Start of AVAILABLE DATA

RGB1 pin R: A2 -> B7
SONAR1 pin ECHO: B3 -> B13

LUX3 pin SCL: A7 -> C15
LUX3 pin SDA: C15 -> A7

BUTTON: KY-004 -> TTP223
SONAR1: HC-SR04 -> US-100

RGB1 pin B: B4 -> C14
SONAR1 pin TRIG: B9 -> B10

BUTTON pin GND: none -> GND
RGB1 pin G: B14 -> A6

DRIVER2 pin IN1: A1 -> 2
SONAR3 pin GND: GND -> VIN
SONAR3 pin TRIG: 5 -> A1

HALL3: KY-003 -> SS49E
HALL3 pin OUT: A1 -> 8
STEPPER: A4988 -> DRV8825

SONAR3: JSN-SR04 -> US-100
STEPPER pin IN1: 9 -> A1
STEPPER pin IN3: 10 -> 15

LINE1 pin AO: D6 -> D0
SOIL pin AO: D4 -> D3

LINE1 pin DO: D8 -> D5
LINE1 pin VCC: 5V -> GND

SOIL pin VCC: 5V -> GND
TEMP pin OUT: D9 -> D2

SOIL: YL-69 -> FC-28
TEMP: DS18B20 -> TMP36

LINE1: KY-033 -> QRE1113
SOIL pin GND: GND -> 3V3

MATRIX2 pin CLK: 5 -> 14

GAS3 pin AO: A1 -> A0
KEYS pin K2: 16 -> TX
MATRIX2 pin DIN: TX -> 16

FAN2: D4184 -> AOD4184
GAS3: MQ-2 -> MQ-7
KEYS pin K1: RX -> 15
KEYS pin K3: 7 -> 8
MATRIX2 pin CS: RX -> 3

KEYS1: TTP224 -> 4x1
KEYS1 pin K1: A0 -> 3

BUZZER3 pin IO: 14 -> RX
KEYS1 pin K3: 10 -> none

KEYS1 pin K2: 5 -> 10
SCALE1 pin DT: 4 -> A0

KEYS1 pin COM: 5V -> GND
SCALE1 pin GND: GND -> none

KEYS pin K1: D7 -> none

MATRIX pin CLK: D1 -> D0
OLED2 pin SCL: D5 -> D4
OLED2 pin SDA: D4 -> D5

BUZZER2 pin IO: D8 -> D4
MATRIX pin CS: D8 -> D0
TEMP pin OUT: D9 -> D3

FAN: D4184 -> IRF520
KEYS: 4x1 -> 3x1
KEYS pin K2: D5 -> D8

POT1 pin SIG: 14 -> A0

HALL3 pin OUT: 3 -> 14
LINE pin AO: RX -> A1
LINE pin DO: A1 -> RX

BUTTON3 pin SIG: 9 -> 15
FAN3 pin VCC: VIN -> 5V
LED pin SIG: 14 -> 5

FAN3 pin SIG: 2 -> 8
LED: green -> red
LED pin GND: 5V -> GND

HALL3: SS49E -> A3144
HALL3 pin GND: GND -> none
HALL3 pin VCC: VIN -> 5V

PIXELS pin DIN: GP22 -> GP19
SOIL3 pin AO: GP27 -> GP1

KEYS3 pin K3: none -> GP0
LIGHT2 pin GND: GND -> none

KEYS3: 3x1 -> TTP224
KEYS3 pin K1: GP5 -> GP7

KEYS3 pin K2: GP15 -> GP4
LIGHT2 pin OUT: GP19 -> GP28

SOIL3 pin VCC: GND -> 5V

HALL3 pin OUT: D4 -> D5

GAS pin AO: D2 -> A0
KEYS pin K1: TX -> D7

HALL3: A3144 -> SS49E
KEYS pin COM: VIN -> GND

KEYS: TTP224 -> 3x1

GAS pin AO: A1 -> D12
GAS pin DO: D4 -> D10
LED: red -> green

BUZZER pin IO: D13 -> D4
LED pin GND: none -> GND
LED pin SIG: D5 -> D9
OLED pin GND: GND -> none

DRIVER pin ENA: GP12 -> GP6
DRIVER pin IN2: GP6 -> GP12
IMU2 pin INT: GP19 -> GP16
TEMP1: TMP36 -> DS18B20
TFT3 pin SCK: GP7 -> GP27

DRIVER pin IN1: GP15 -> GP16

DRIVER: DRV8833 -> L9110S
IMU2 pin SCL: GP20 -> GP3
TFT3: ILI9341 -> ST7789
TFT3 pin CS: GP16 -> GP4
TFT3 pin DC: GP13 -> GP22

End of AVAILABLE DATA

### EXERCISE
Exactly the lines from the one that holds "KEYS3 pin K3: none -> GP0" through the final line of the records above should be written out, and only those.

### THE COMPLETED TASK
KEYS3 pin K3: none -> GP0
LIGHT2 pin GND: GND -> none

KEYS3: 3x1 -> TTP224
KEYS3 pin K1: GP5 -> GP7

KEYS3 pin K2: GP15 -> GP4
LIGHT2 pin OUT: GP19 -> GP28

SOIL3 pin VCC: GND -> 5V

HALL3 pin OUT: D4 -> D5

GAS pin AO: D2 -> A0
KEYS pin K1: TX -> D7

HALL3: A3144 -> SS49E
KEYS pin COM: VIN -> GND

KEYS: TTP224 -> 3x1

GAS pin AO: A1 -> D12
GAS pin DO: D4 -> D10
LED: red -> green

BUZZER pin IO: D13 -> D4
LED pin GND: none -> GND
LED pin SIG: D5 -> D9
OLED pin GND: GND -> none

DRIVER pin ENA: GP12 -> GP6
DRIVER pin IN2: GP6 -> GP12
IMU2 pin INT: GP19 -> GP16
TEMP1: TMP36 -> DS18B20
TFT3 pin SCK: GP7 -> GP27

DRIVER pin IN1: GP15 -> GP16

DRIVER: DRV8833 -> L9110S
IMU2 pin SCL: GP20 -> GP3
TFT3: ILI9341 -> ST7789
TFT3 pin CS: GP16 -> GP4
TFT3 pin DC: GP13 -> GP22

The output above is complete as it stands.